Problem to solve
Write the data out again exactly, with every picture removed.

(Material for the task)

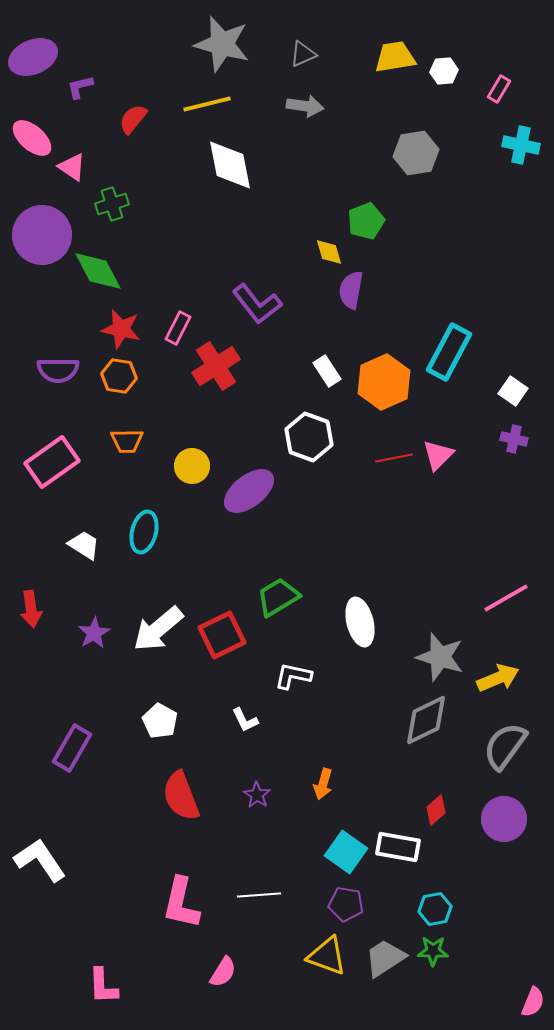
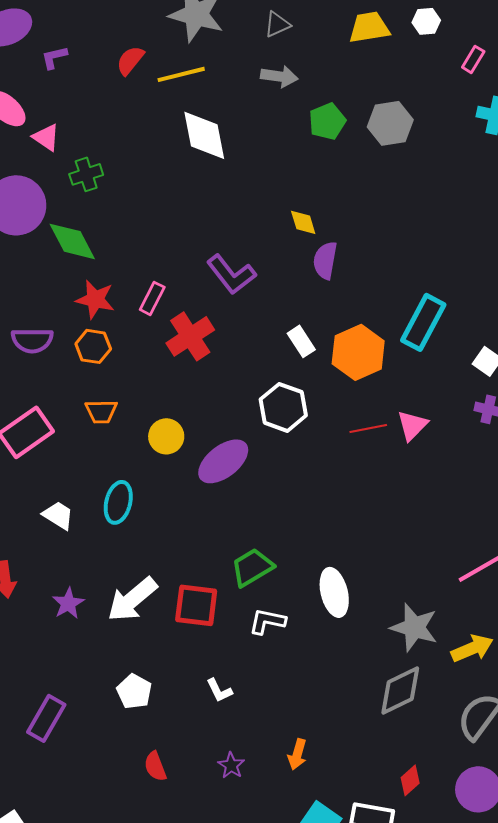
white hexagon: (444, 71) -> (426, 21), moved
red semicircle: (133, 119) -> (130, 60), moved
green pentagon: (366, 221) -> (327, 121), moved
red square: (222, 635) -> (196, 605), turned 33
white L-shape: (293, 676) -> (267, 621), moved
red semicircle: (181, 796) -> (155, 766), size x0.6

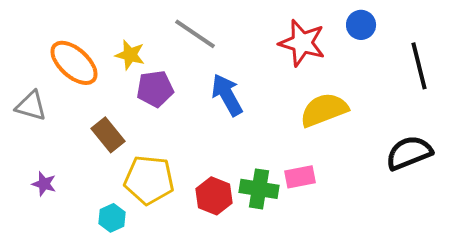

(End Material for the task)

Answer below
white hexagon: (444, 71) -> (426, 21), moved
red semicircle: (133, 119) -> (130, 60), moved
green pentagon: (366, 221) -> (327, 121), moved
red square: (222, 635) -> (196, 605), turned 33
white L-shape: (293, 676) -> (267, 621), moved
red semicircle: (181, 796) -> (155, 766), size x0.6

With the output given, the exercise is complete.